▶ [What is required] Write the material out again, line by line, exactly as it is.

▶ [Input data]
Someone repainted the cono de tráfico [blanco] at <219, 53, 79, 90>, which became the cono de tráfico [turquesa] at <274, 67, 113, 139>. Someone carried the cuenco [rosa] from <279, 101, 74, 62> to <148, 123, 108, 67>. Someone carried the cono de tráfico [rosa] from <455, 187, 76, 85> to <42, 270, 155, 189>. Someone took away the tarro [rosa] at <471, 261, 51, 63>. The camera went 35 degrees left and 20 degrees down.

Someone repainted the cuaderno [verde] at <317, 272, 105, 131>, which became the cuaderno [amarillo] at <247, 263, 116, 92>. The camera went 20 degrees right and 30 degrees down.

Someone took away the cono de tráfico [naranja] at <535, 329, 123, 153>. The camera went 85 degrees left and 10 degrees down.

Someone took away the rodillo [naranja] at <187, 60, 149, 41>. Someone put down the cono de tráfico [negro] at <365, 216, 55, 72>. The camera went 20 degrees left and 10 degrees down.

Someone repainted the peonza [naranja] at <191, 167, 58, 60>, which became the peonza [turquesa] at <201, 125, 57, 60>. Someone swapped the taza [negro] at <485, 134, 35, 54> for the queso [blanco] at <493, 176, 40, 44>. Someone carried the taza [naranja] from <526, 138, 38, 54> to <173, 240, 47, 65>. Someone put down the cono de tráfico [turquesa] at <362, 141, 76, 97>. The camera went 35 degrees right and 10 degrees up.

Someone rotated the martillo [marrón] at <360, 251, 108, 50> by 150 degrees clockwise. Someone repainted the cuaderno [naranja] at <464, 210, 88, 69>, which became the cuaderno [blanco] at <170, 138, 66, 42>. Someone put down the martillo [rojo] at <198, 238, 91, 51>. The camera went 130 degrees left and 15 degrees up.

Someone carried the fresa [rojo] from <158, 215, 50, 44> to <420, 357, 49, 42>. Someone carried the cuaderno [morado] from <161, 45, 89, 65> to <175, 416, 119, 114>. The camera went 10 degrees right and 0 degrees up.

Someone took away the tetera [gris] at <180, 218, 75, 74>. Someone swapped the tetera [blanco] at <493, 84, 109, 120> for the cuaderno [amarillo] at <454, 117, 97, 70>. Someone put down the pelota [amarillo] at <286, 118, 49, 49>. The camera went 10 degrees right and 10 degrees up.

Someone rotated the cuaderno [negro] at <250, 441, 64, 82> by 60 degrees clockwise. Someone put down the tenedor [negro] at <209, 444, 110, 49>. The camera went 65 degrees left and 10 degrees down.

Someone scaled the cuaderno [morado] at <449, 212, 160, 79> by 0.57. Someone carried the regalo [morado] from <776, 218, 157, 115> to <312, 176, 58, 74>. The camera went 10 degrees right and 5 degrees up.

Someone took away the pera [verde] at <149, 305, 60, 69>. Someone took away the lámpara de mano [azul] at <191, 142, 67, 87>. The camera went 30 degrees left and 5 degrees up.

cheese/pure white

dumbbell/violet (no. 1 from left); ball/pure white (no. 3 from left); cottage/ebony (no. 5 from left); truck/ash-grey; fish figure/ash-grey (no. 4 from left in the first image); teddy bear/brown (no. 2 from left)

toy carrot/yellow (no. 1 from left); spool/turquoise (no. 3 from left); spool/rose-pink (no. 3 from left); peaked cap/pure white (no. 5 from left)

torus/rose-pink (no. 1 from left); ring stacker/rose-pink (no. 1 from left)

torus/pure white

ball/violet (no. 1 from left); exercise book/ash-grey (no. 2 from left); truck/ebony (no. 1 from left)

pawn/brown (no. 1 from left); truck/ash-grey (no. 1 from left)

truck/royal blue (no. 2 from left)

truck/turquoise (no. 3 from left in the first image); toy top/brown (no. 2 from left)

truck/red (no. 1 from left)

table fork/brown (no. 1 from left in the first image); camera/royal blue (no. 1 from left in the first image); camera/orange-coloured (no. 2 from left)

▶ [Exercise solution]
Someone repainted the cono de tráfico [blanco] at <219, 53, 79, 90>, which became the cono de tráfico [turquesa] at <274, 67, 113, 139>. Someone carried the cuenco [rosa] from <279, 101, 74, 62> to <148, 123, 108, 67>. Someone carried the cono de tráfico [rosa] from <455, 187, 76, 85> to <42, 270, 155, 189>. Someone took away the tarro [rosa] at <471, 261, 51, 63>. The camera went 35 degrees left and 20 degrees down.

Someone repainted the cuaderno [verde] at <317, 272, 105, 131>, which became the cuaderno [amarillo] at <247, 263, 116, 92>. The camera went 20 degrees right and 30 degrees down.

Someone took away the cono de tráfico [naranja] at <535, 329, 123, 153>. The camera went 85 degrees left and 10 degrees down.

Someone took away the rodillo [naranja] at <187, 60, 149, 41>. Someone put down the cono de tráfico [negro] at <365, 216, 55, 72>. The camera went 20 degrees left and 10 degrees down.

Someone repainted the peonza [naranja] at <191, 167, 58, 60>, which became the peonza [turquesa] at <201, 125, 57, 60>. Someone swapped the taza [negro] at <485, 134, 35, 54> for the queso [blanco] at <493, 176, 40, 44>. Someone carried the taza [naranja] from <526, 138, 38, 54> to <173, 240, 47, 65>. Someone put down the cono de tráfico [turquesa] at <362, 141, 76, 97>. The camera went 35 degrees right and 10 degrees up.

Someone rotated the martillo [marrón] at <360, 251, 108, 50> by 150 degrees clockwise. Someone repainted the cuaderno [naranja] at <464, 210, 88, 69>, which became the cuaderno [blanco] at <170, 138, 66, 42>. Someone put down the martillo [rojo] at <198, 238, 91, 51>. The camera went 130 degrees left and 15 degrees up.

Someone carried the fresa [rojo] from <158, 215, 50, 44> to <420, 357, 49, 42>. Someone carried the cuaderno [morado] from <161, 45, 89, 65> to <175, 416, 119, 114>. The camera went 10 degrees right and 0 degrees up.

Someone took away the tetera [gris] at <180, 218, 75, 74>. Someone swapped the tetera [blanco] at <493, 84, 109, 120> for the cuaderno [amarillo] at <454, 117, 97, 70>. Someone put down the pelota [amarillo] at <286, 118, 49, 49>. The camera went 10 degrees right and 10 degrees up.

Someone rotated the cuaderno [negro] at <250, 441, 64, 82> by 60 degrees clockwise. Someone put down the tenedor [negro] at <209, 444, 110, 49>. The camera went 65 degrees left and 10 degrees down.

Someone scaled the cuaderno [morado] at <449, 212, 160, 79> by 0.57. Someone carried the regalo [morado] from <776, 218, 157, 115> to <312, 176, 58, 74>. The camera went 10 degrees right and 5 degrees up.

Someone took away the pera [verde] at <149, 305, 60, 69>. Someone took away the lámpara de mano [azul] at <191, 142, 67, 87>. The camera went 30 degrees left and 5 degrees up.

cheese/pure white

dumbbell/violet (no. 1 from left); ball/pure white (no. 3 from left); cottage/ebony (no. 5 from left); truck/ash-grey; fish figure/ash-grey (no. 4 from left in the first image); teddy bear/brown (no. 2 from left)

toy carrot/yellow (no. 1 from left); spool/turquoise (no. 3 from left); spool/rose-pink (no. 3 from left); peaked cap/pure white (no. 5 from left)

torus/rose-pink (no. 1 from left); ring stacker/rose-pink (no. 1 from left)

torus/pure white

ball/violet (no. 1 from left); exercise book/ash-grey (no. 2 from left); truck/ebony (no. 1 from left)

pawn/brown (no. 1 from left); truck/ash-grey (no. 1 from left)

truck/royal blue (no. 2 from left)

truck/turquoise (no. 3 from left in the first image); toy top/brown (no. 2 from left)

truck/red (no. 1 from left)

table fork/brown (no. 1 from left in the first image); camera/royal blue (no. 1 from left in the first image); camera/orange-coloured (no. 2 from left)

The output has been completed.